Exercise prompt. Write out the entries exactly. None of the pictures should appear in the copy.
[Entries shown]
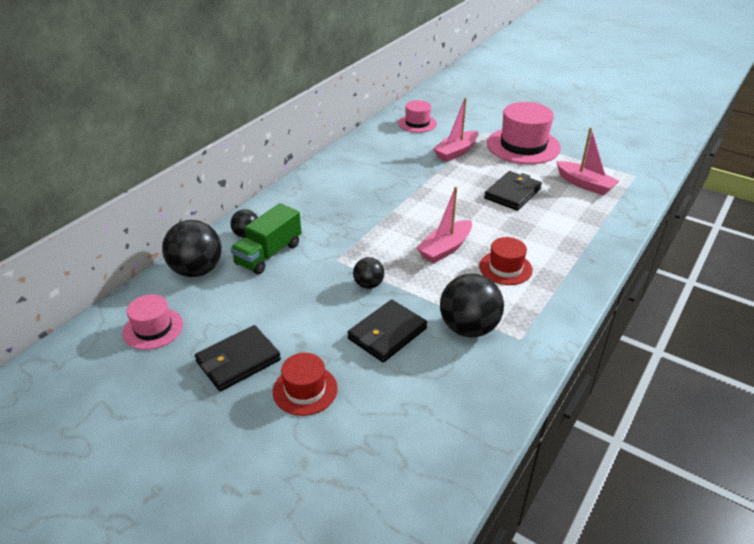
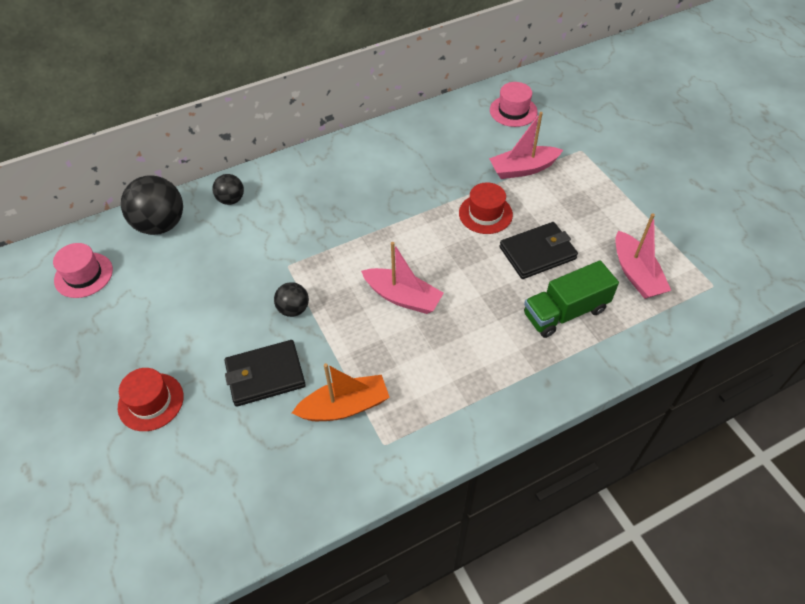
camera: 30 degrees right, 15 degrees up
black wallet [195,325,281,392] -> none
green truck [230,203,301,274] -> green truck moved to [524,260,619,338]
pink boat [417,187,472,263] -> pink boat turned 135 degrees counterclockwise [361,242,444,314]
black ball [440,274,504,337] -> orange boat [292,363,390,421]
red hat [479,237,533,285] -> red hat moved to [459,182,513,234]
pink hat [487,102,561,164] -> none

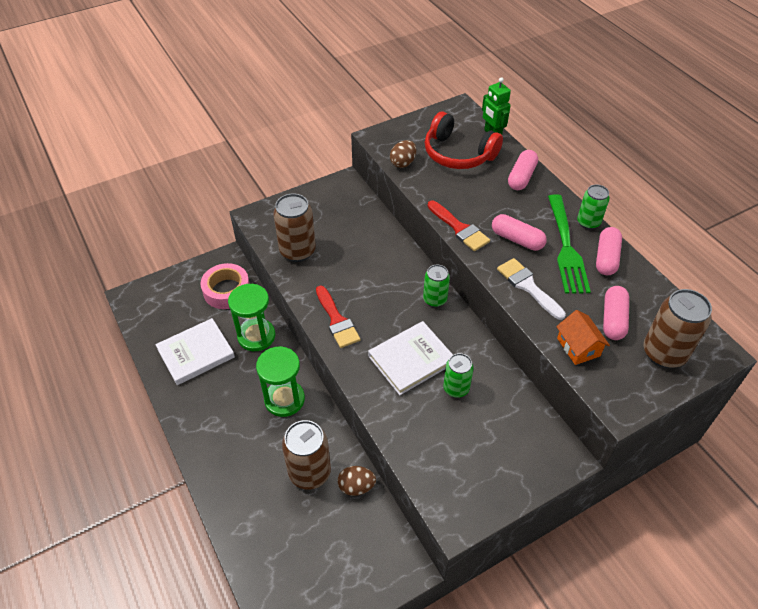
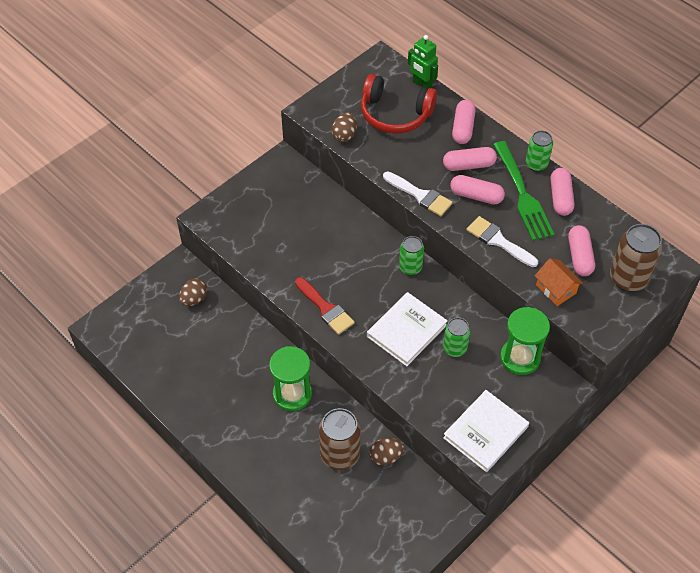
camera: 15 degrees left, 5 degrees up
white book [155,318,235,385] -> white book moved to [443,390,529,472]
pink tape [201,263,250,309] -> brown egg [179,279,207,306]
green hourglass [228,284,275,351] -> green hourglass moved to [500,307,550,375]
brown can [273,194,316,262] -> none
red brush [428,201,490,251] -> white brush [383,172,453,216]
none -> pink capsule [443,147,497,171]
[/Entries shown]
Result below.
camera: 30 degrees right, 15 degrees up
black wallet [195,325,281,392] -> none
green truck [230,203,301,274] -> green truck moved to [524,260,619,338]
pink boat [417,187,472,263] -> pink boat turned 135 degrees counterclockwise [361,242,444,314]
black ball [440,274,504,337] -> orange boat [292,363,390,421]
red hat [479,237,533,285] -> red hat moved to [459,182,513,234]
pink hat [487,102,561,164] -> none

camera: 15 degrees left, 5 degrees up
white book [155,318,235,385] -> white book moved to [443,390,529,472]
pink tape [201,263,250,309] -> brown egg [179,279,207,306]
green hourglass [228,284,275,351] -> green hourglass moved to [500,307,550,375]
brown can [273,194,316,262] -> none
red brush [428,201,490,251] -> white brush [383,172,453,216]
none -> pink capsule [443,147,497,171]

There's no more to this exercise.